**Exercise objective**
Copy each line of the entries beneath that contains the word "having".

**Source records**
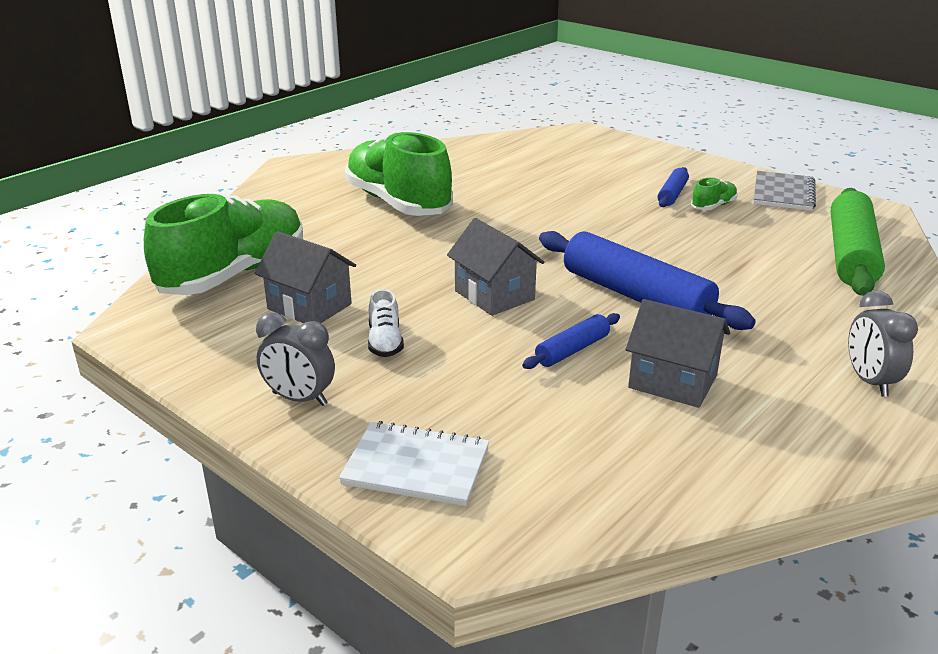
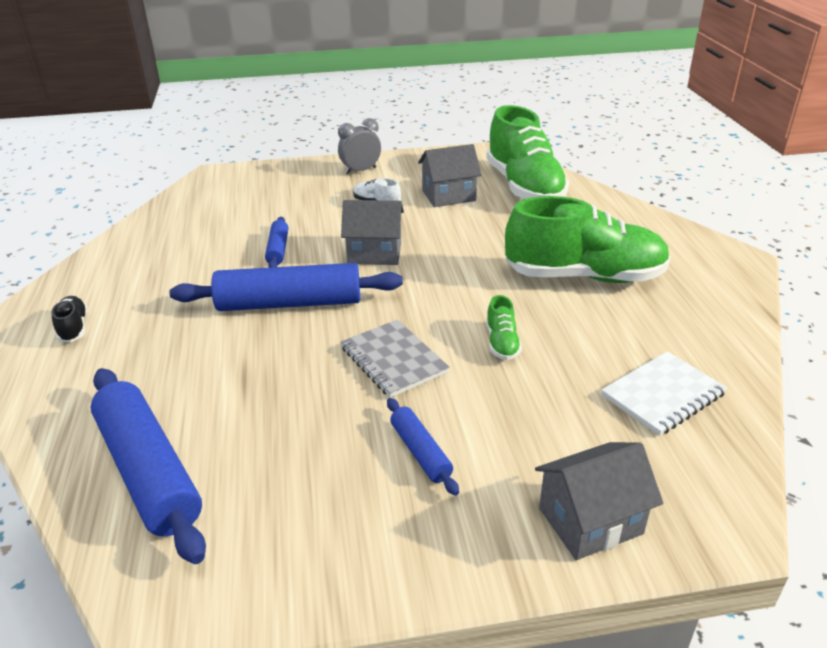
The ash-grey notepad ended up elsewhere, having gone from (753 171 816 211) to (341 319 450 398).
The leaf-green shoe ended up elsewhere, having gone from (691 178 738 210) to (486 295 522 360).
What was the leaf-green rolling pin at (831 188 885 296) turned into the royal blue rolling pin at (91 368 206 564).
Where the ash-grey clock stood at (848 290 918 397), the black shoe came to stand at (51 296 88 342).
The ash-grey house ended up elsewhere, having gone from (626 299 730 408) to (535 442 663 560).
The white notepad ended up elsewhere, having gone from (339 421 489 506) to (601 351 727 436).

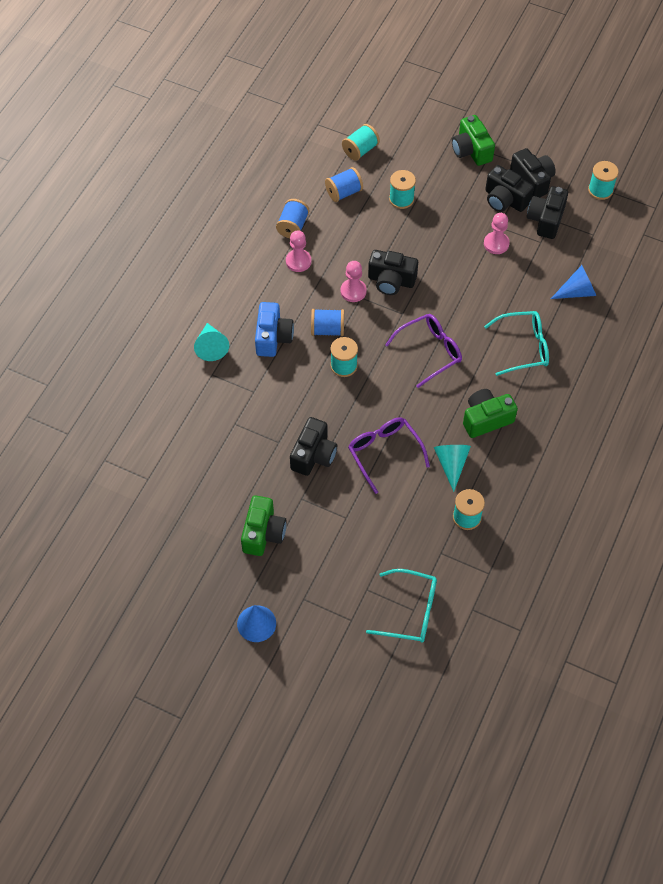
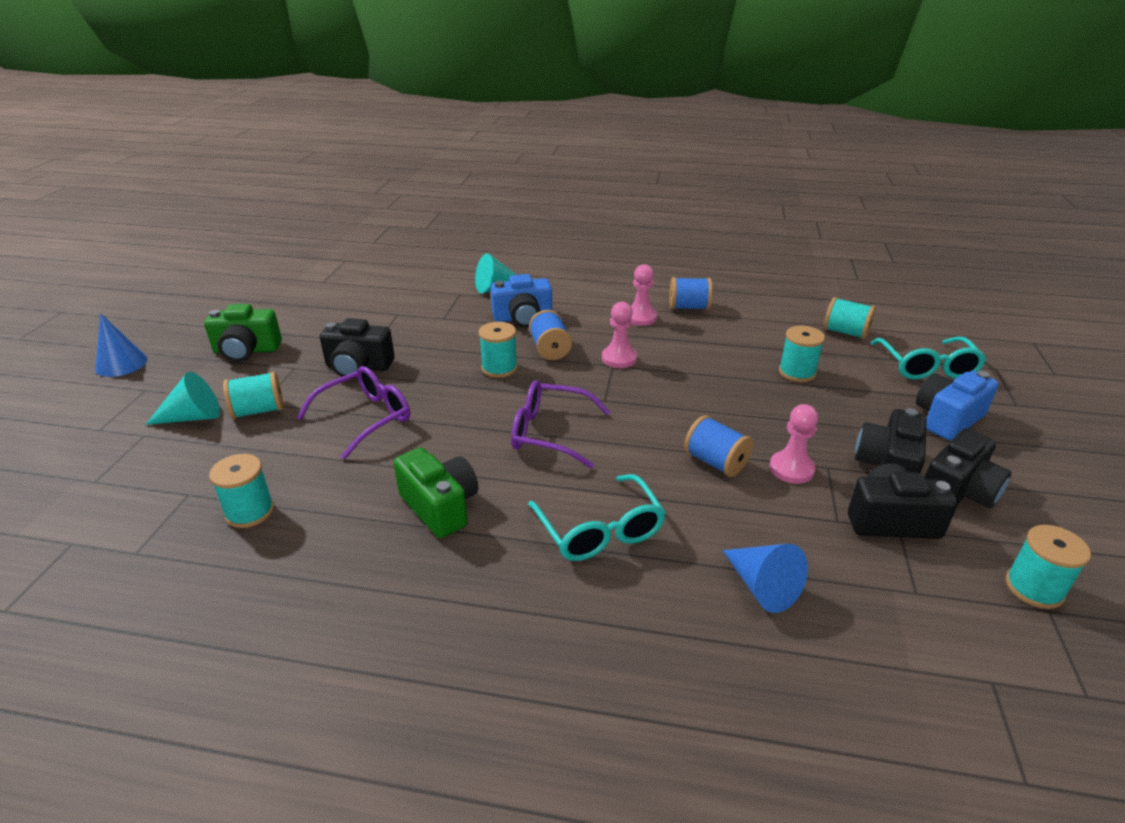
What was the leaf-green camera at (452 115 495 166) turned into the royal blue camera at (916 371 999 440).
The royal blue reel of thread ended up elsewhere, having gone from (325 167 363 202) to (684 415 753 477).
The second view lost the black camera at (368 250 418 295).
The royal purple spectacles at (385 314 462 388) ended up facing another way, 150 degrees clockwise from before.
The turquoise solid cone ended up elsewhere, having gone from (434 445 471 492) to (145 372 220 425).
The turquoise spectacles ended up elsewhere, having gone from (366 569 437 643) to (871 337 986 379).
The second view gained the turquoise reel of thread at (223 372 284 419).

**Task output**
The ash-grey notepad ended up elsewhere, having gone from (753 171 816 211) to (341 319 450 398).
The leaf-green shoe ended up elsewhere, having gone from (691 178 738 210) to (486 295 522 360).
The ash-grey house ended up elsewhere, having gone from (626 299 730 408) to (535 442 663 560).
The white notepad ended up elsewhere, having gone from (339 421 489 506) to (601 351 727 436).
The royal blue reel of thread ended up elsewhere, having gone from (325 167 363 202) to (684 415 753 477).
The turquoise solid cone ended up elsewhere, having gone from (434 445 471 492) to (145 372 220 425).
The turquoise spectacles ended up elsewhere, having gone from (366 569 437 643) to (871 337 986 379).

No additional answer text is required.